Exercise instructions: Beneath this instruction is a listing. Transcribe from it only the stretch from the line with "lime plate A1 level 1 -> lime cone A1 level 1" through the line with "none -> cyan cone H8 level 1", both end lines included, exactly as written.

The data:
------------------------------

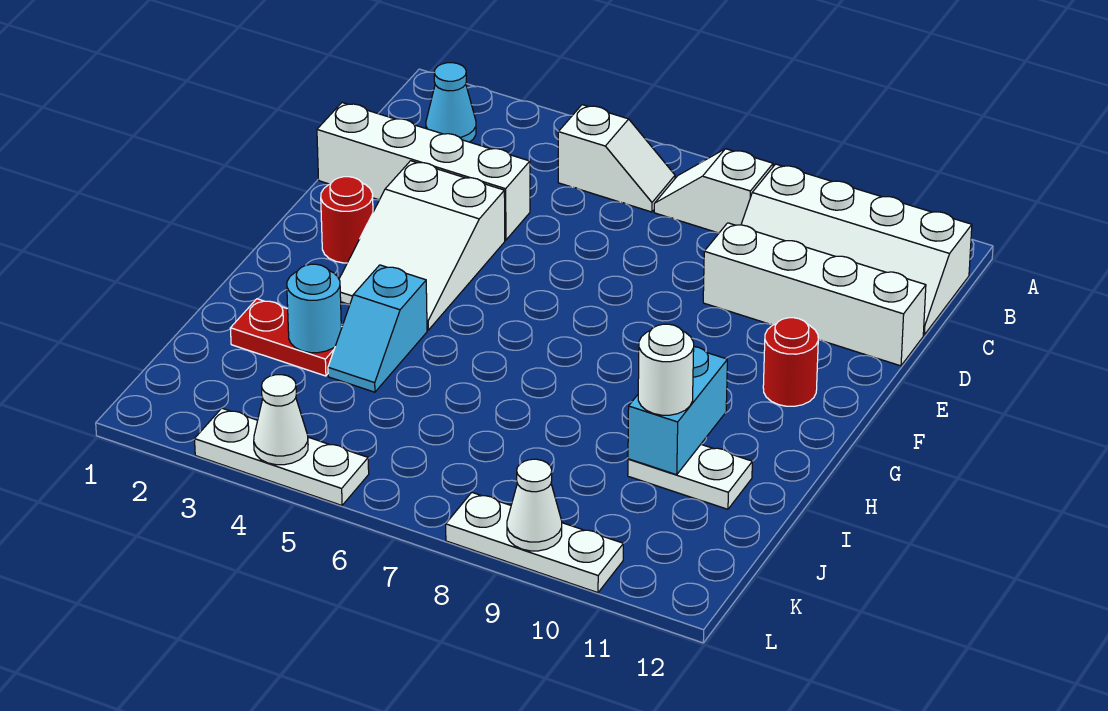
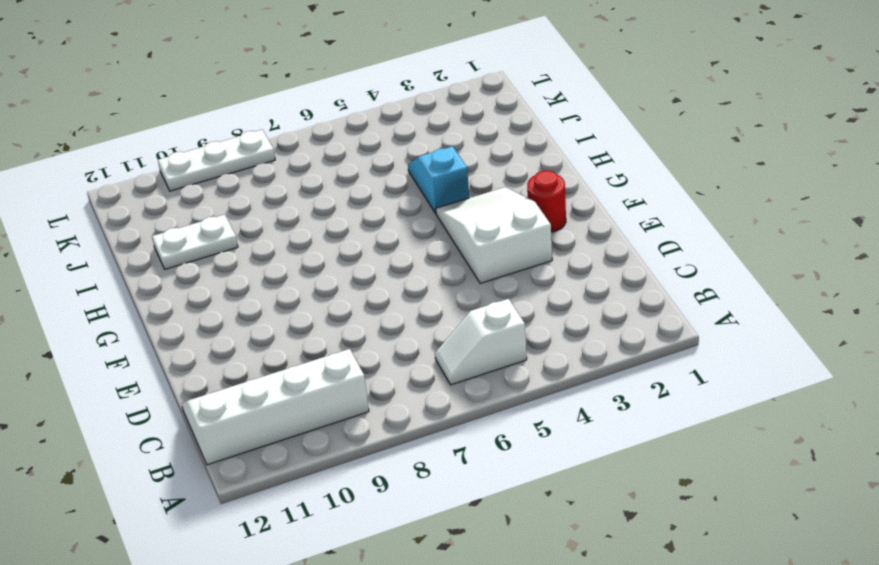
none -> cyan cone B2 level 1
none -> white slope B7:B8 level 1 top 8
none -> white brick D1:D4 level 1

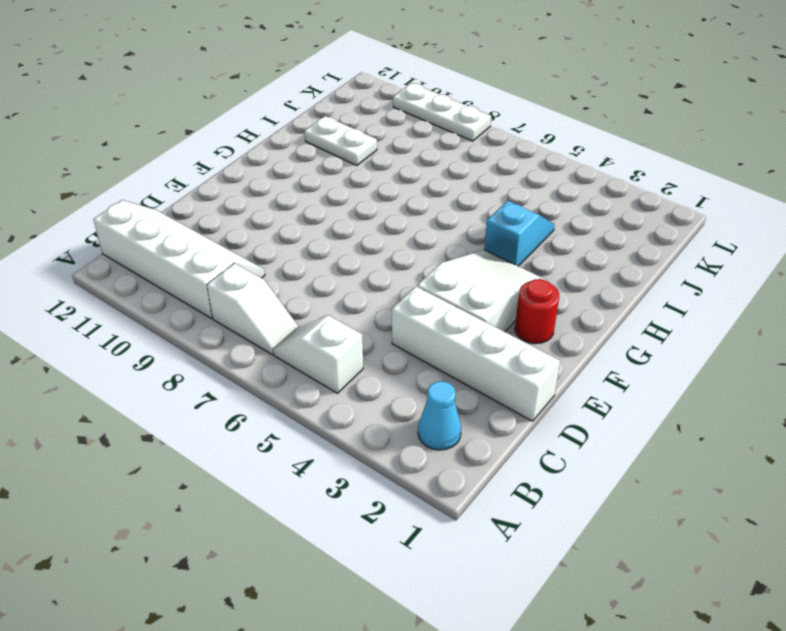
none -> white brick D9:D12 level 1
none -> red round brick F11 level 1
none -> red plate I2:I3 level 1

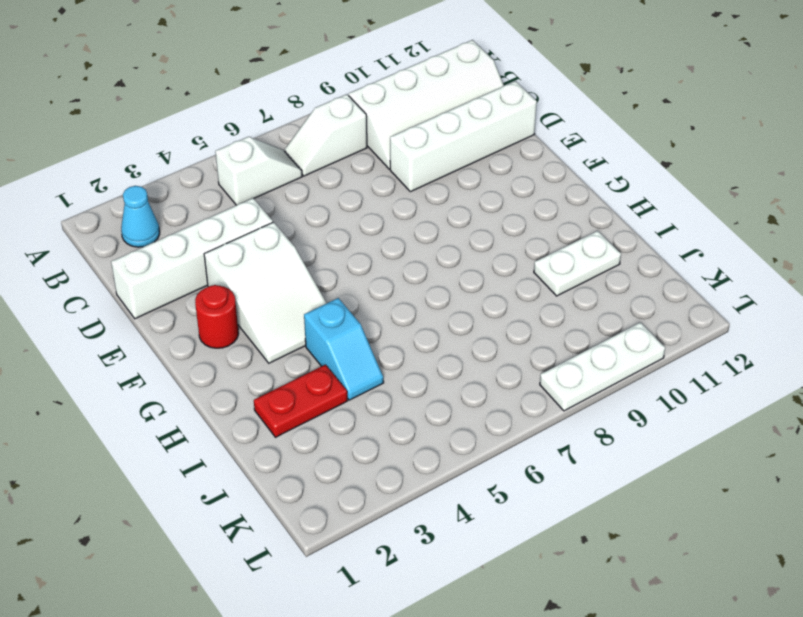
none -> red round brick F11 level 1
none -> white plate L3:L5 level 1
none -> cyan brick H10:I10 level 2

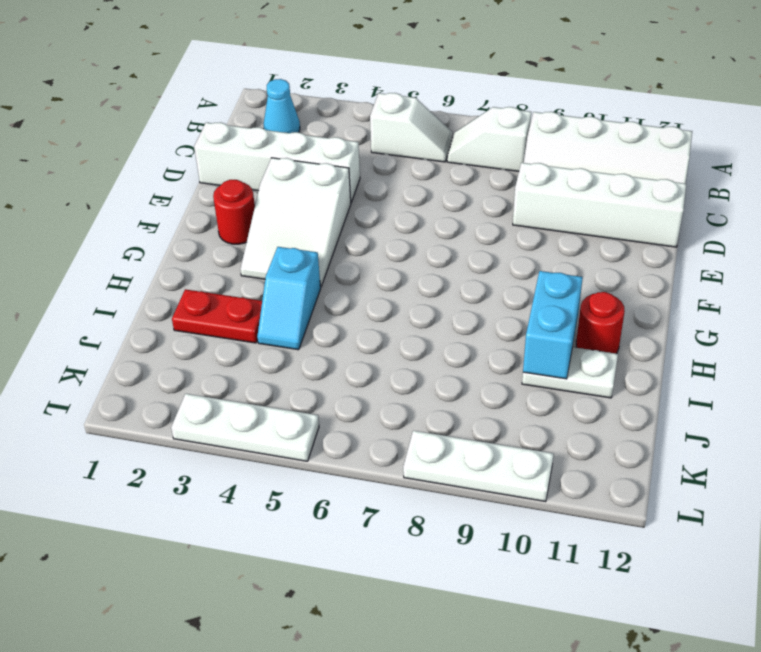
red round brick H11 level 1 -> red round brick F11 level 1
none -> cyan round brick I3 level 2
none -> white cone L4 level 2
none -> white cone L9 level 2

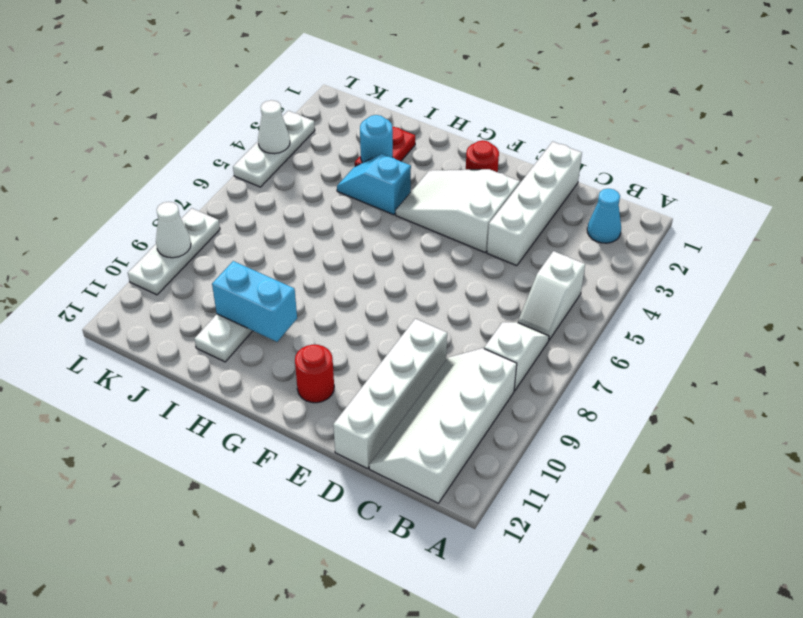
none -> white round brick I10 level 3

------------------------------

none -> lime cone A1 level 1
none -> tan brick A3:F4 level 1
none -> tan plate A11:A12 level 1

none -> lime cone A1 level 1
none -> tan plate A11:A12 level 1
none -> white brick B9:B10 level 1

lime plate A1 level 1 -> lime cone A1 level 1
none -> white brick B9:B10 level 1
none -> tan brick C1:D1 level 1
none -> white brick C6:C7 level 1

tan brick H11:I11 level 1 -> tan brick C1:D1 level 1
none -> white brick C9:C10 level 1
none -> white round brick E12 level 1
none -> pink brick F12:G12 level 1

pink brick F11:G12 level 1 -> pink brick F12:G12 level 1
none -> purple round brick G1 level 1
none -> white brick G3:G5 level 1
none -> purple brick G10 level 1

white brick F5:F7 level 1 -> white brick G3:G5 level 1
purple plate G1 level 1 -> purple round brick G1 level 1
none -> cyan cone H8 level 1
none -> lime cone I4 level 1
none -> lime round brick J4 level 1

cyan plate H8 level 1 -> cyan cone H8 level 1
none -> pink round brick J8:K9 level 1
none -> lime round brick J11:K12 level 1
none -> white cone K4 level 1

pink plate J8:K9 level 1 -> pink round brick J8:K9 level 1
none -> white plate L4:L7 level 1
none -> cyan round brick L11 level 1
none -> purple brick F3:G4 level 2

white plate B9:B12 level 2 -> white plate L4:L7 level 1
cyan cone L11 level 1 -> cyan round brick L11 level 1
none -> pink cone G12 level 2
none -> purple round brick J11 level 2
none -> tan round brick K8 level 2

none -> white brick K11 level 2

------------------------------

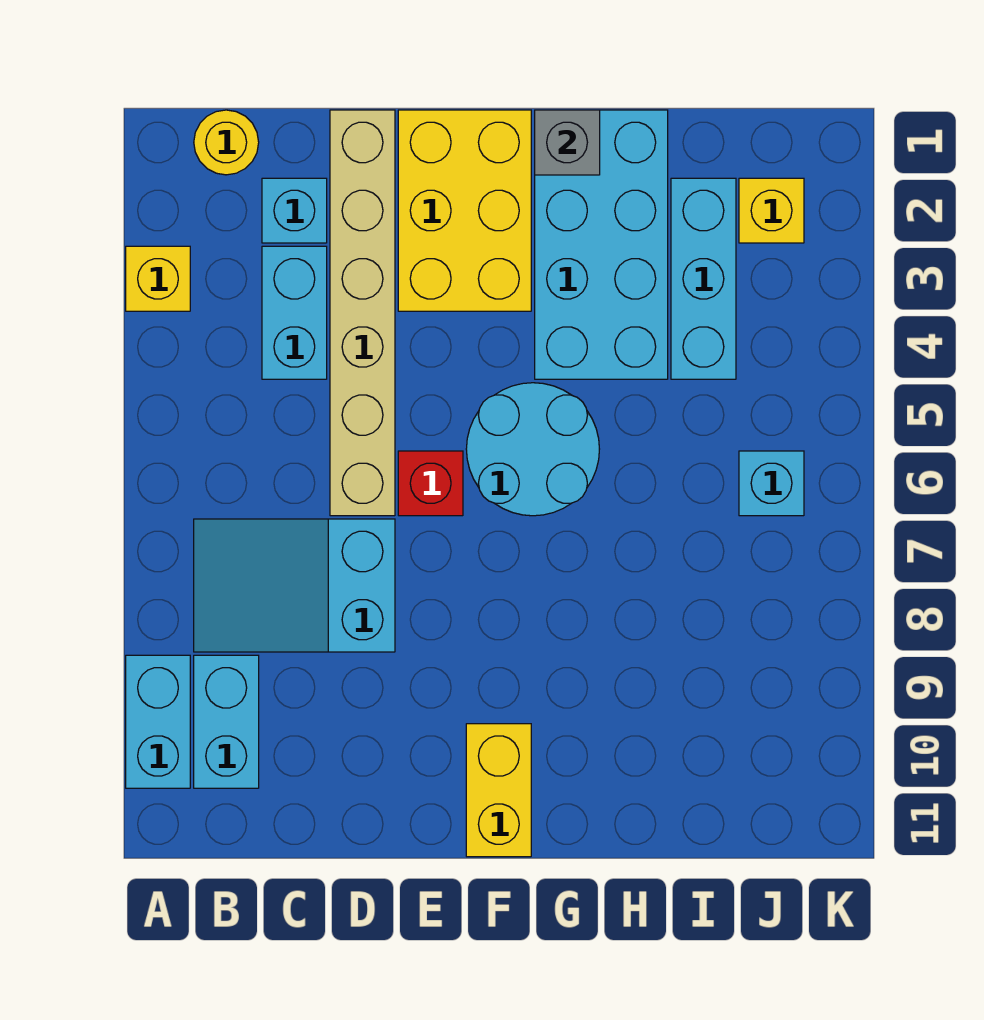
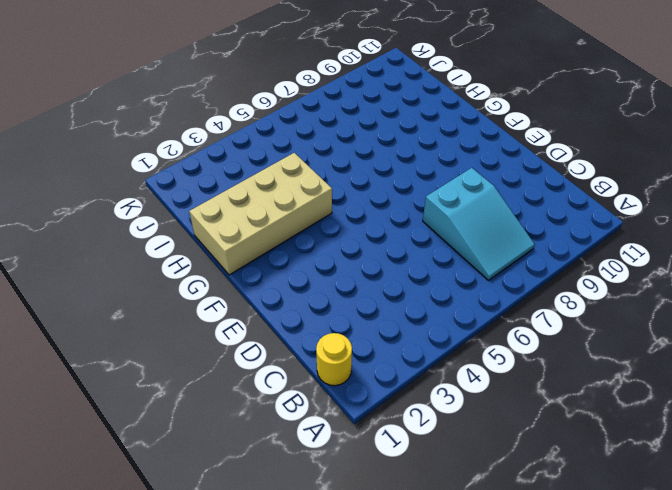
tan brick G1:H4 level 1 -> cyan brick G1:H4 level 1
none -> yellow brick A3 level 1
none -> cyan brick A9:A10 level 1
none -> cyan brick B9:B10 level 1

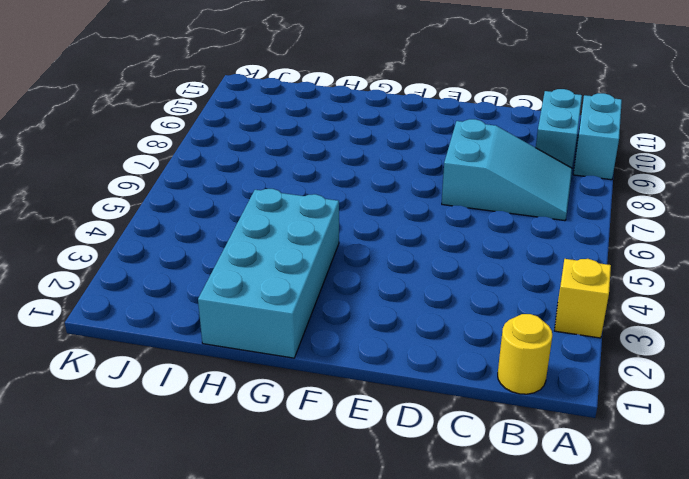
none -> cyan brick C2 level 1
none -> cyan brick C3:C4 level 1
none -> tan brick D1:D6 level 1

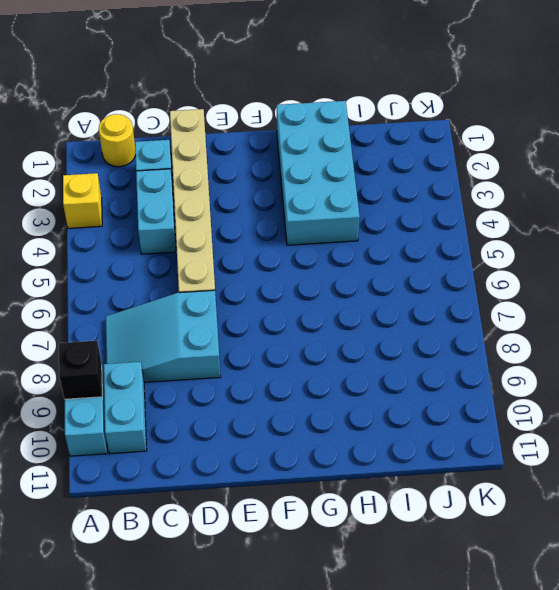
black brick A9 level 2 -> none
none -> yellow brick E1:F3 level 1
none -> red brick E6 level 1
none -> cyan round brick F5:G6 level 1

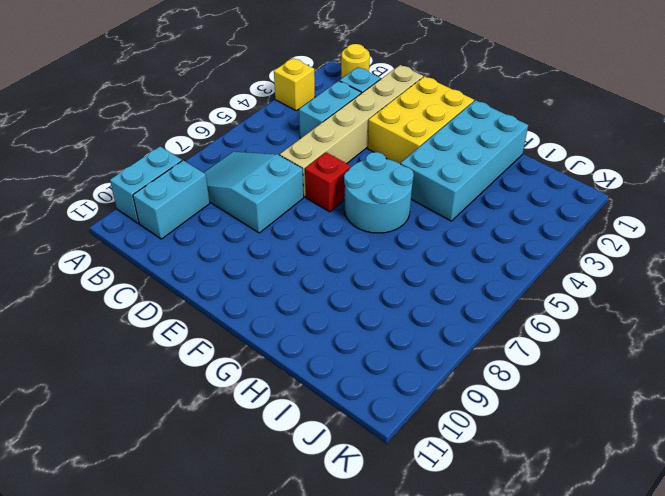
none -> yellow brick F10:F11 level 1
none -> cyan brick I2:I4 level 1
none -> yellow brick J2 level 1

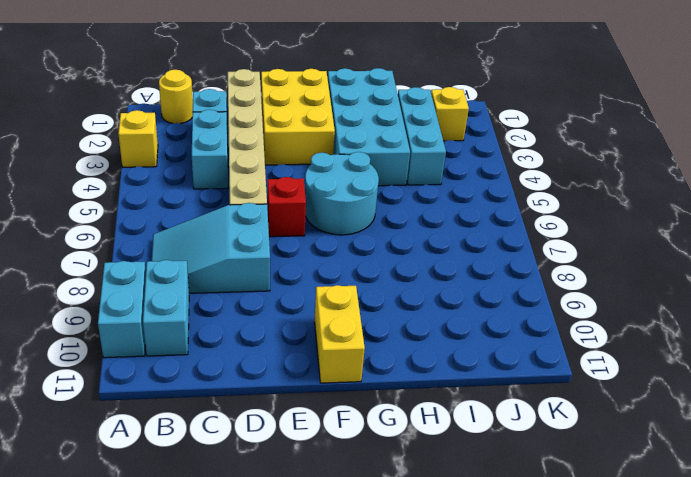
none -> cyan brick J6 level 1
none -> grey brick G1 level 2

------------------------------

Result of this task:
lime plate A1 level 1 -> lime cone A1 level 1
none -> white brick B9:B10 level 1
none -> tan brick C1:D1 level 1
none -> white brick C6:C7 level 1

tan brick H11:I11 level 1 -> tan brick C1:D1 level 1
none -> white brick C9:C10 level 1
none -> white round brick E12 level 1
none -> pink brick F12:G12 level 1

pink brick F11:G12 level 1 -> pink brick F12:G12 level 1
none -> purple round brick G1 level 1
none -> white brick G3:G5 level 1
none -> purple brick G10 level 1

white brick F5:F7 level 1 -> white brick G3:G5 level 1
purple plate G1 level 1 -> purple round brick G1 level 1
none -> cyan cone H8 level 1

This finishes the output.